(Edit tracking data)
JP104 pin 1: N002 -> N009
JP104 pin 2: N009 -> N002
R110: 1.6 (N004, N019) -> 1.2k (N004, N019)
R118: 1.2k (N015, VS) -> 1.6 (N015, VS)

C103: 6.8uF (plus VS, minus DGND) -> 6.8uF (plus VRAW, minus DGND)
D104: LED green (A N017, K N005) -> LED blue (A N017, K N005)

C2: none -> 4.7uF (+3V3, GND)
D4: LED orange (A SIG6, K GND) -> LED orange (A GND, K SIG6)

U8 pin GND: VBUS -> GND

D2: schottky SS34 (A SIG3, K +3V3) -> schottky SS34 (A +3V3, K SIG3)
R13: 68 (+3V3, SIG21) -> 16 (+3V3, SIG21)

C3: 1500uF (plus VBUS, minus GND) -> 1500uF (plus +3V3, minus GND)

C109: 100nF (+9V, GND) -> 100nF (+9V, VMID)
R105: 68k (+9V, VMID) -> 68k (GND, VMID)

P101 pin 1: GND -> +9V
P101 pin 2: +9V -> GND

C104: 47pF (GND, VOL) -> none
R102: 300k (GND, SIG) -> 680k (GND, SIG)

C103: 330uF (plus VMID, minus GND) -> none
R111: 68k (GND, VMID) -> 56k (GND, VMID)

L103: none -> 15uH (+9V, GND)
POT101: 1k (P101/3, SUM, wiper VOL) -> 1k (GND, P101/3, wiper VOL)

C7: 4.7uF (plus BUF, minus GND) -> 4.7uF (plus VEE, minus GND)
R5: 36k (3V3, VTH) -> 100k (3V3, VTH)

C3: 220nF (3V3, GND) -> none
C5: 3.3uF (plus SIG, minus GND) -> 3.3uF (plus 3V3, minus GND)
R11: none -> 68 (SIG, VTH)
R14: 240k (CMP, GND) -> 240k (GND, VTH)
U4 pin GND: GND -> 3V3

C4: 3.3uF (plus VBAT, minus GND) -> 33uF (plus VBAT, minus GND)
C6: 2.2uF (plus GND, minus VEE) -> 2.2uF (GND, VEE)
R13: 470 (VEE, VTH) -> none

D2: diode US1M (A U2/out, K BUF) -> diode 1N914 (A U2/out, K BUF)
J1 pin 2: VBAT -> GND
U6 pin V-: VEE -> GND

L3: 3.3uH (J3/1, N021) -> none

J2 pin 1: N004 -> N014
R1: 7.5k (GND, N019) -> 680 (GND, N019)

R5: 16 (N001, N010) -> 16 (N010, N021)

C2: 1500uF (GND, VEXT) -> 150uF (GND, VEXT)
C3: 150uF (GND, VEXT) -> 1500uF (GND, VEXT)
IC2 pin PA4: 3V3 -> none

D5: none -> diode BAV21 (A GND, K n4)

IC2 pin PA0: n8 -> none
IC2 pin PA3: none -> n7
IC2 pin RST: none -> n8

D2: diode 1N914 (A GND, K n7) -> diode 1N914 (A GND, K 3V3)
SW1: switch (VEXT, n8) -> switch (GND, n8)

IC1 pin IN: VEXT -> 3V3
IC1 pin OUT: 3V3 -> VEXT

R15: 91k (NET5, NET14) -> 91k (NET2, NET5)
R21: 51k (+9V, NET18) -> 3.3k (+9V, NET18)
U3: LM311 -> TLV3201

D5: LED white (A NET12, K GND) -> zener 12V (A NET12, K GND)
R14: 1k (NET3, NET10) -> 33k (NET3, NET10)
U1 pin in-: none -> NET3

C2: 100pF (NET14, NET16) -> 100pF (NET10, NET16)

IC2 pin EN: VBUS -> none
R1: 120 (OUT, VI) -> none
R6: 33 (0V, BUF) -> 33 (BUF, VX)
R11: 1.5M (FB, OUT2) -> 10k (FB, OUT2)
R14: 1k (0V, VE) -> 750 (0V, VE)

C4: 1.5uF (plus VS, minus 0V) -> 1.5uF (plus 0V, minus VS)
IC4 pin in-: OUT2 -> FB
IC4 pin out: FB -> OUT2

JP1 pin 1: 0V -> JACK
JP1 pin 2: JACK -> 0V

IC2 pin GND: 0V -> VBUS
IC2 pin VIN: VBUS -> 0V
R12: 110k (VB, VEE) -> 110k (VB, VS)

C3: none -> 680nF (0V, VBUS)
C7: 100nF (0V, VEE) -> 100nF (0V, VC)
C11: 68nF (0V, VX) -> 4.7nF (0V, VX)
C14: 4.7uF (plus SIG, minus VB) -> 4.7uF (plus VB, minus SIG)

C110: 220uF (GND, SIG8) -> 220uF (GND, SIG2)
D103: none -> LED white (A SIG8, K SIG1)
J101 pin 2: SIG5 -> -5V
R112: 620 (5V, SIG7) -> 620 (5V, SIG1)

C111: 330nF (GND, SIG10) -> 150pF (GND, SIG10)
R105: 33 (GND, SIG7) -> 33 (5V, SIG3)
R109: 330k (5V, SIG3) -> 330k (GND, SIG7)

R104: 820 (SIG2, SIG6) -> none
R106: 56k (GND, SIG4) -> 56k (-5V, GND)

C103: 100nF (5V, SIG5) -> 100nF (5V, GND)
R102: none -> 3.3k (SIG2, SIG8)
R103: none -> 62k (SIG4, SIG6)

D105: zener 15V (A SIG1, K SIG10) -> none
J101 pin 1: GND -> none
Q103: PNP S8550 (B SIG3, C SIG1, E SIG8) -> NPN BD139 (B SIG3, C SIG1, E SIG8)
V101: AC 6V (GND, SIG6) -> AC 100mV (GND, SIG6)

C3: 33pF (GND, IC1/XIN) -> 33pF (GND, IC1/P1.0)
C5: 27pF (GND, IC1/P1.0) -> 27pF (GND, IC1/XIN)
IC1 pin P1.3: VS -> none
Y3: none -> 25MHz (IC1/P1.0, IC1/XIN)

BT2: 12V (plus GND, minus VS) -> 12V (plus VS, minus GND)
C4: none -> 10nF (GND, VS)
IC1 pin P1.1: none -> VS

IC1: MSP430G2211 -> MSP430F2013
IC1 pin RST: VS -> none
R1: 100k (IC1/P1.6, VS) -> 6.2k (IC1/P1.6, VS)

§ **WORK REQUIRED**
An exact, complete copy of the lines above from the one with "R14: 1k (NET3, NET10) -> 33k (NET3, NET10)" through the one with "C3: none -> 680nF (0V, VBUS)" is the whole answer.

§ **RESPONSE**
R14: 1k (NET3, NET10) -> 33k (NET3, NET10)
U1 pin in-: none -> NET3

C2: 100pF (NET14, NET16) -> 100pF (NET10, NET16)

IC2 pin EN: VBUS -> none
R1: 120 (OUT, VI) -> none
R6: 33 (0V, BUF) -> 33 (BUF, VX)
R11: 1.5M (FB, OUT2) -> 10k (FB, OUT2)
R14: 1k (0V, VE) -> 750 (0V, VE)

C4: 1.5uF (plus VS, minus 0V) -> 1.5uF (plus 0V, minus VS)
IC4 pin in-: OUT2 -> FB
IC4 pin out: FB -> OUT2

JP1 pin 1: 0V -> JACK
JP1 pin 2: JACK -> 0V

IC2 pin GND: 0V -> VBUS
IC2 pin VIN: VBUS -> 0V
R12: 110k (VB, VEE) -> 110k (VB, VS)

C3: none -> 680nF (0V, VBUS)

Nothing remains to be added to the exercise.